** begin RECORDED DATA **
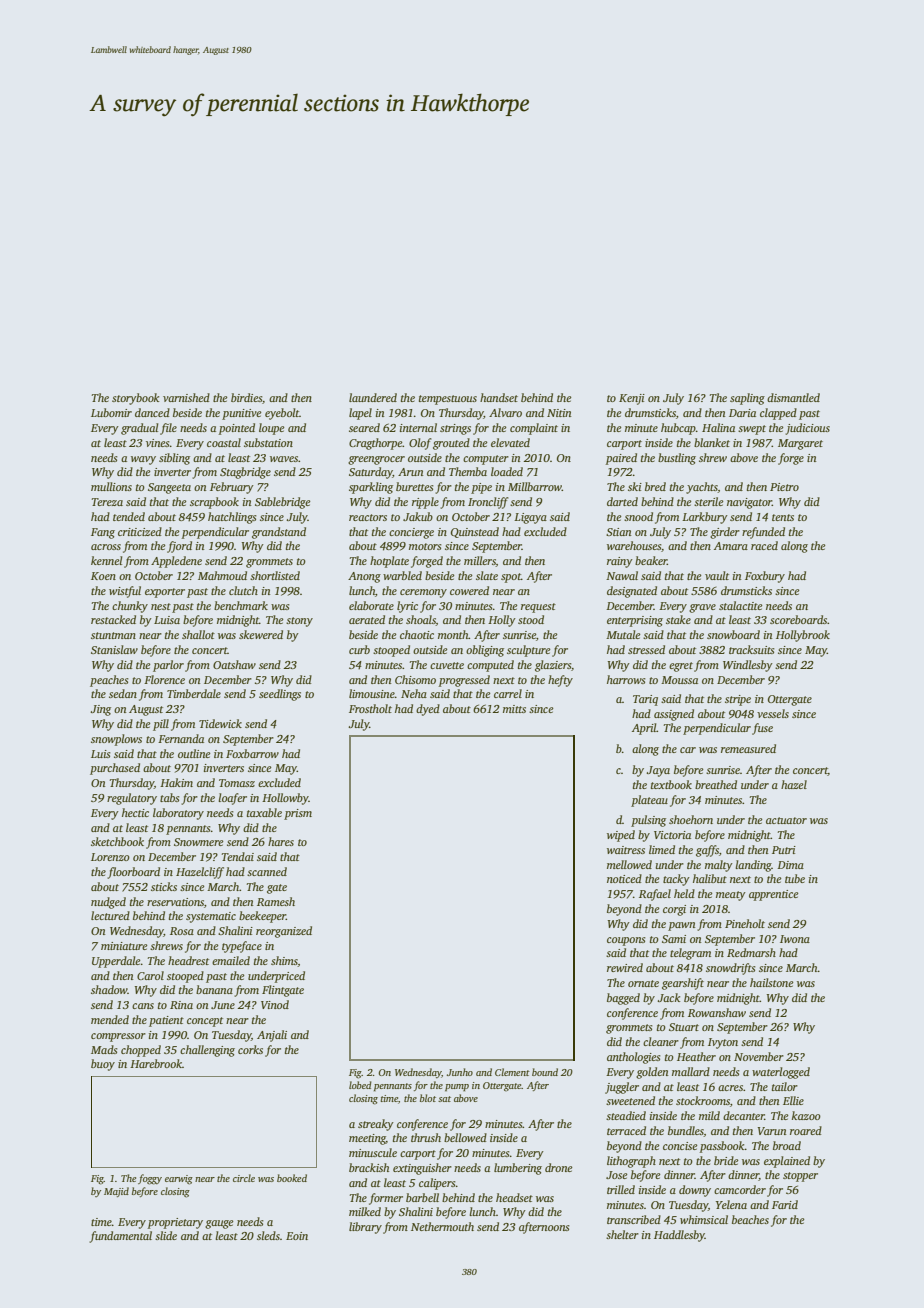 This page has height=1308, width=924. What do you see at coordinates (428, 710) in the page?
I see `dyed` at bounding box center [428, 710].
** end RECORDED DATA **
** begin RECORDED DATA **
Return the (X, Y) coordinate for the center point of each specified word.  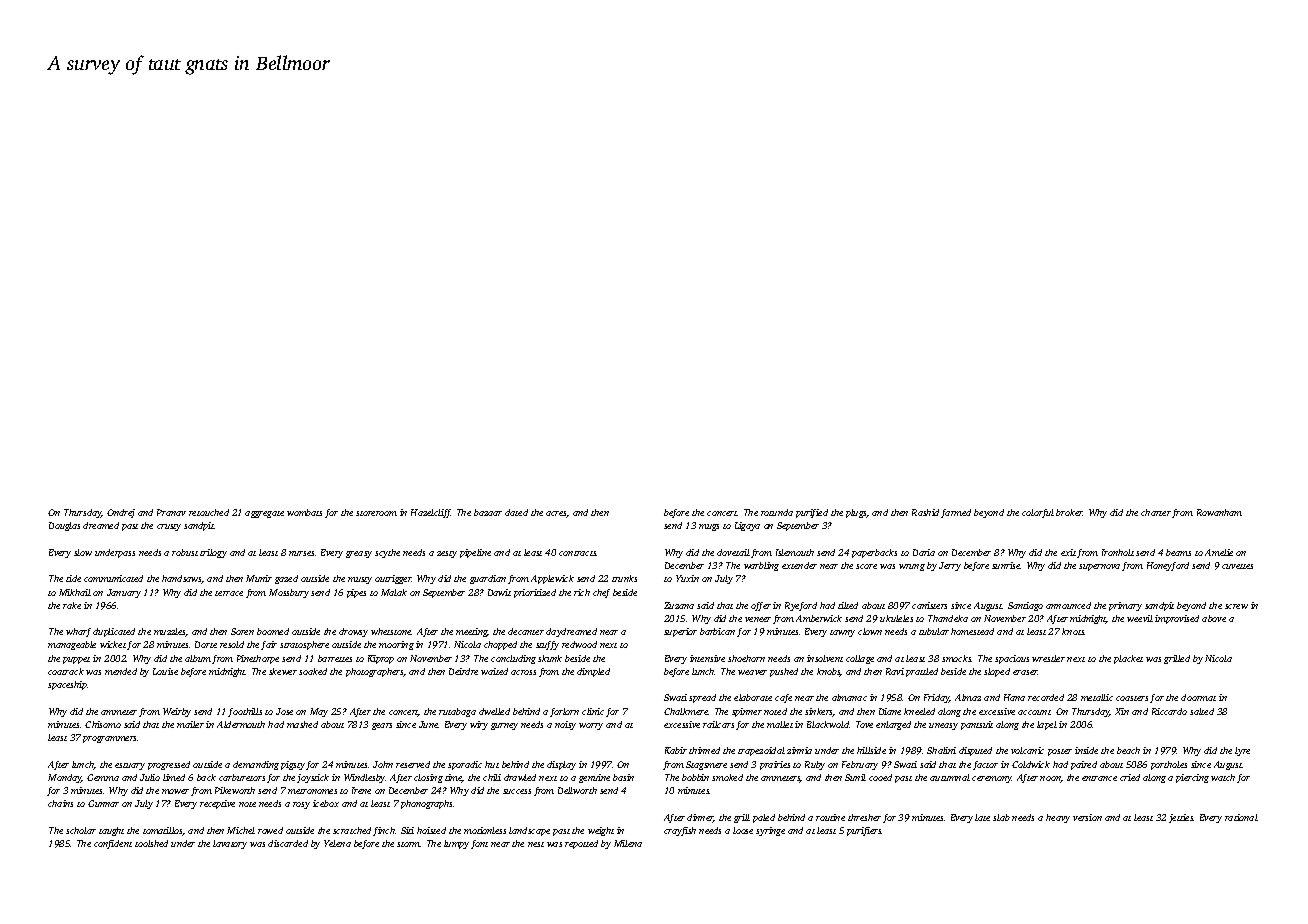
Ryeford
** end RECORDED DATA **
** begin RECORDED DATA **
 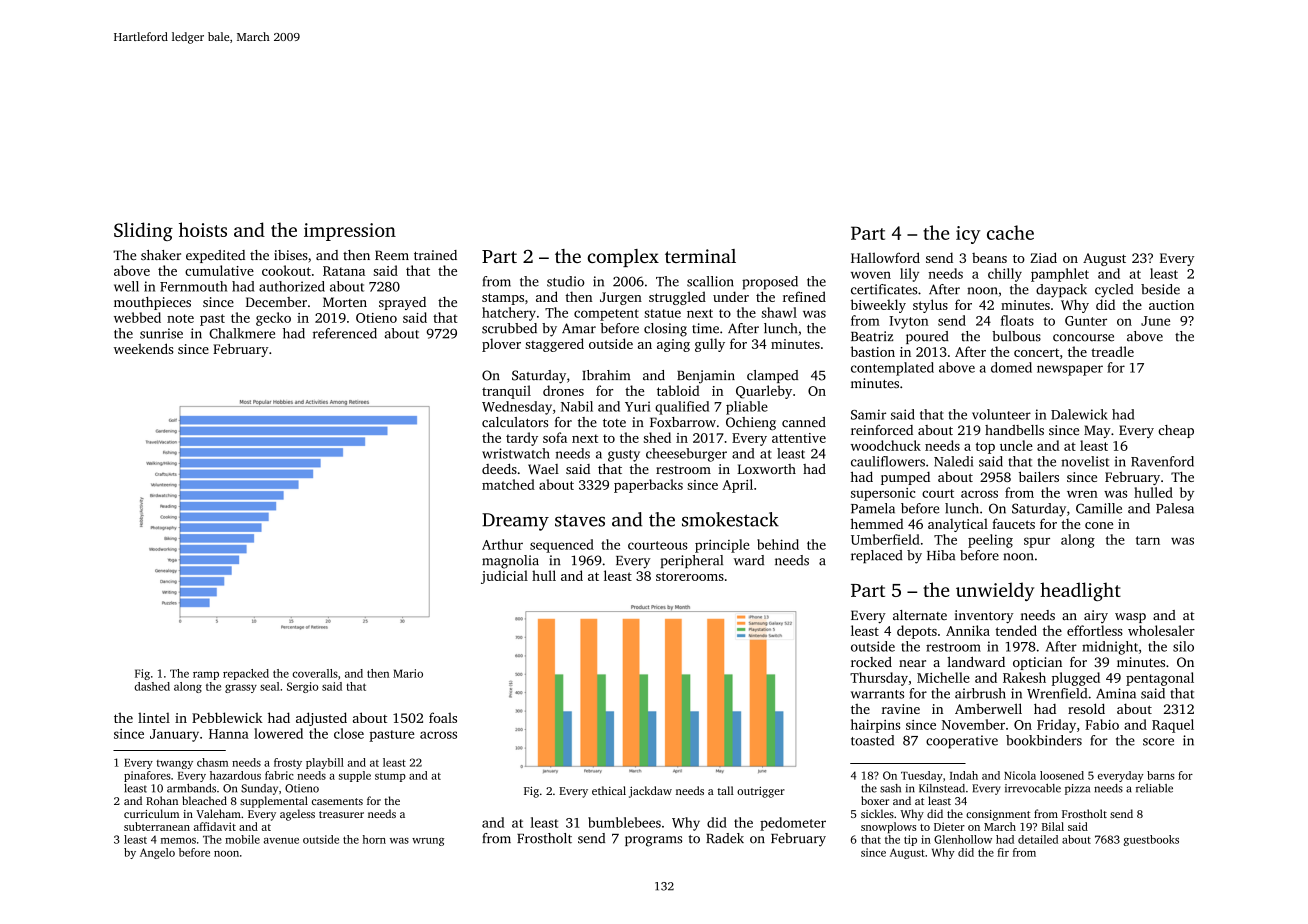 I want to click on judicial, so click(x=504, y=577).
** end RECORDED DATA **
Copy the material starting at the line that contains "This page has" and stopping after the line that contains "center [428, 710].", both included, leaving out the pictures.

 This page has height=1308, width=924. What do you see at coordinates (428, 710) in the page?
I see `dyed` at bounding box center [428, 710].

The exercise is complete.